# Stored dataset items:
------------------------------------------------

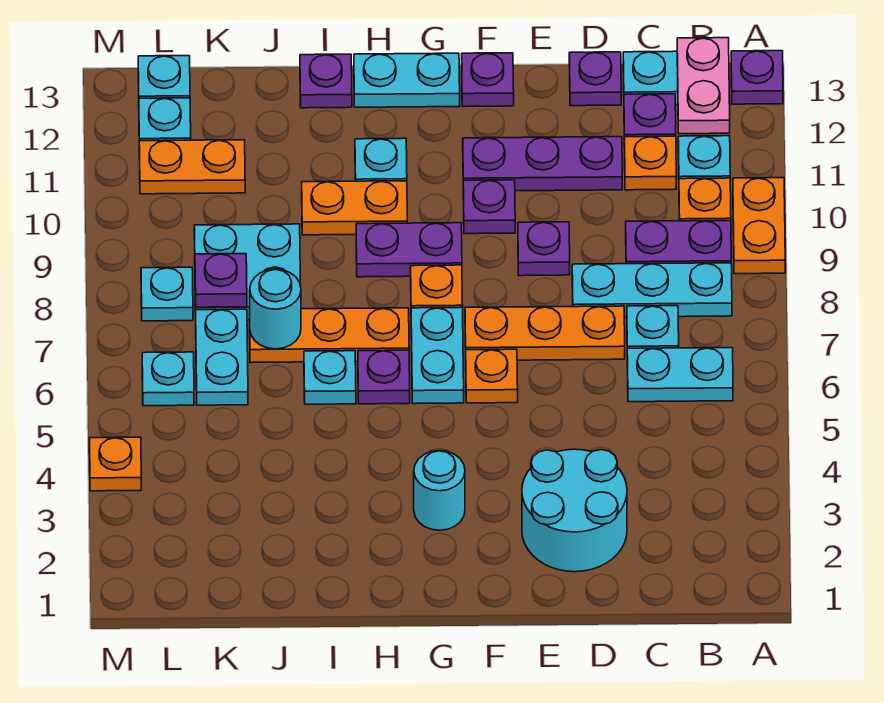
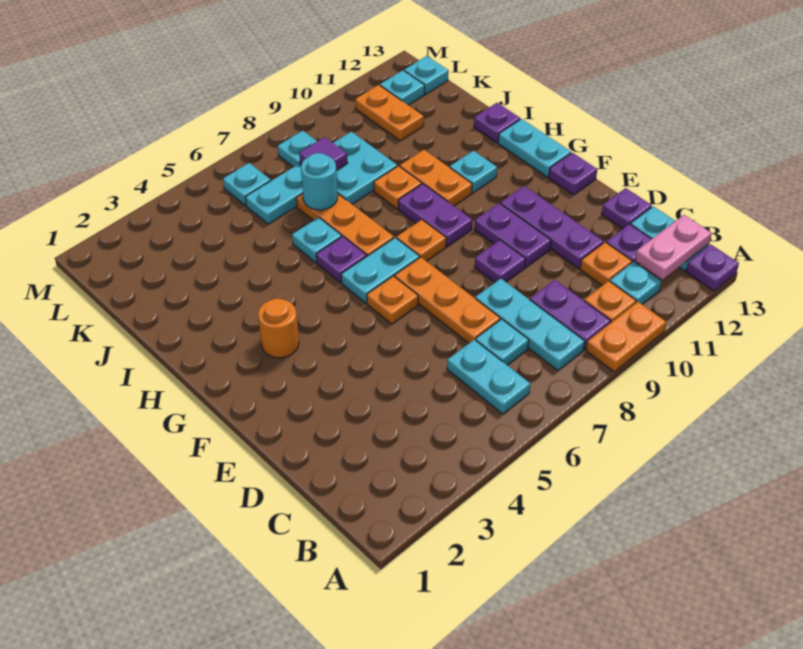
cyan round brick D2:E3 level 1 -> none
purple plate F10 level 1 -> purple plate E10:F10 level 1
cyan round brick G3 level 1 -> orange round brick G3 level 1
purple plate K8 level 2 -> purple tile K8 level 2
orange plate M4 level 1 -> orange plate I9 level 1

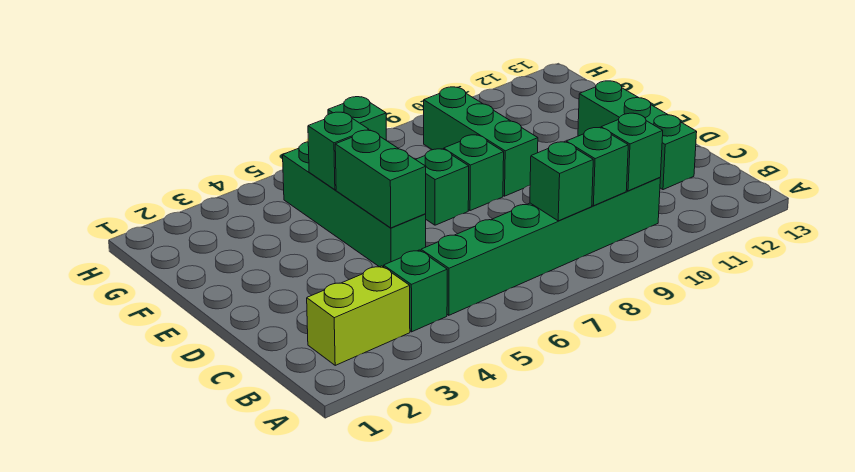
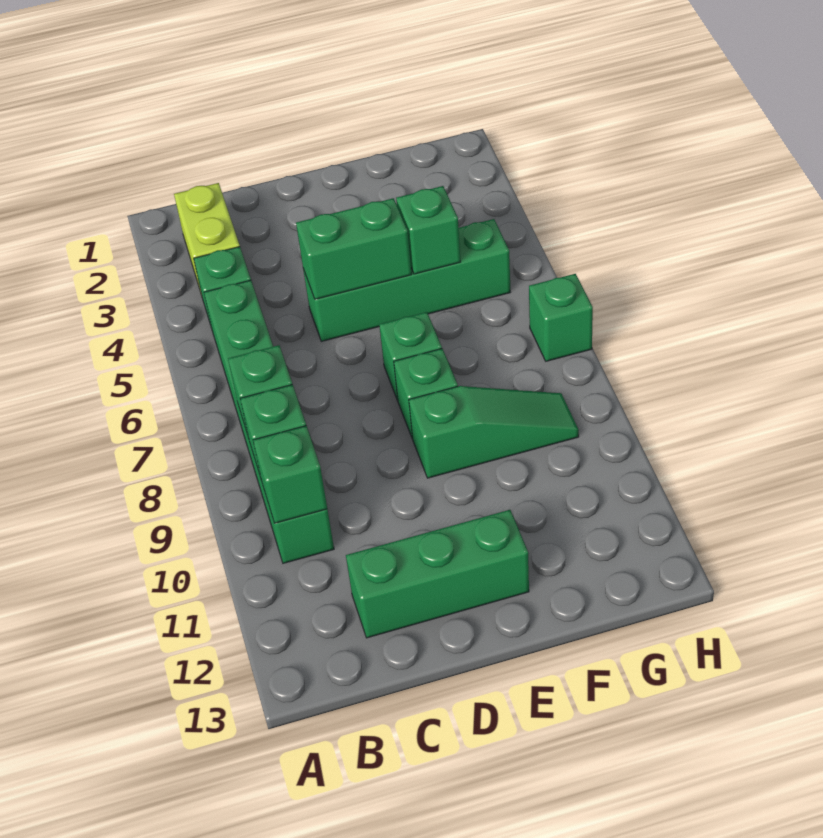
green brick E9:G9 level 1 -> green slope E9:G9 level 1 top E

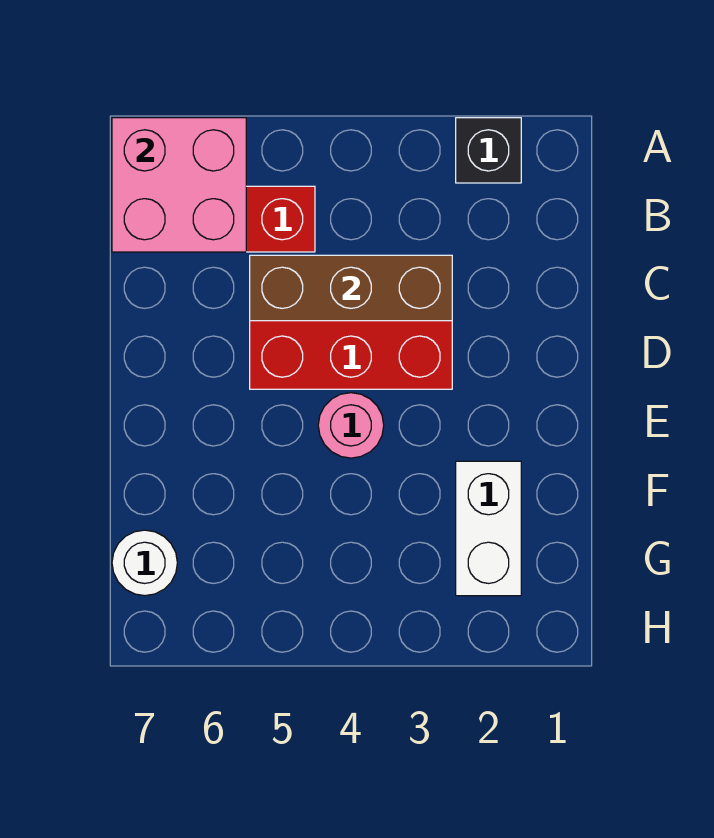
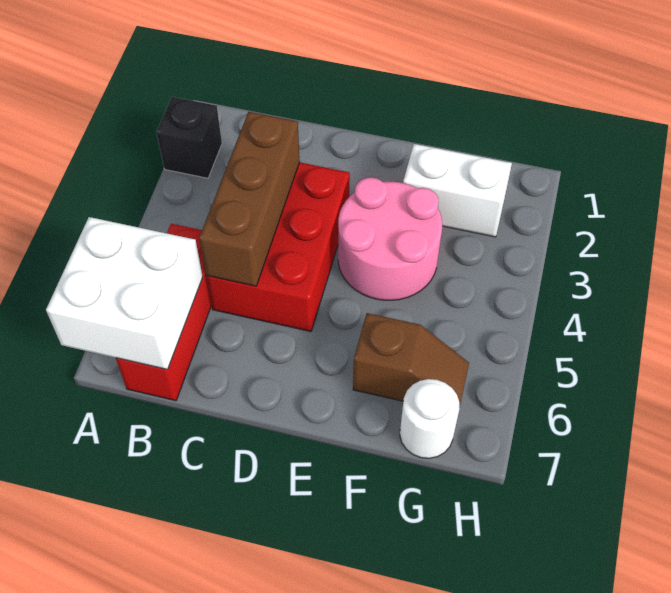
pink brick A6:B7 level 2 -> white brick A6:B7 level 2
pink round brick E4 level 1 -> pink round brick E3:F4 level 1
none -> brown slope F6:G6 level 1 top F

------------------------------------------------

Tally the lines of the records holding the word "plate", then state only the tally.

3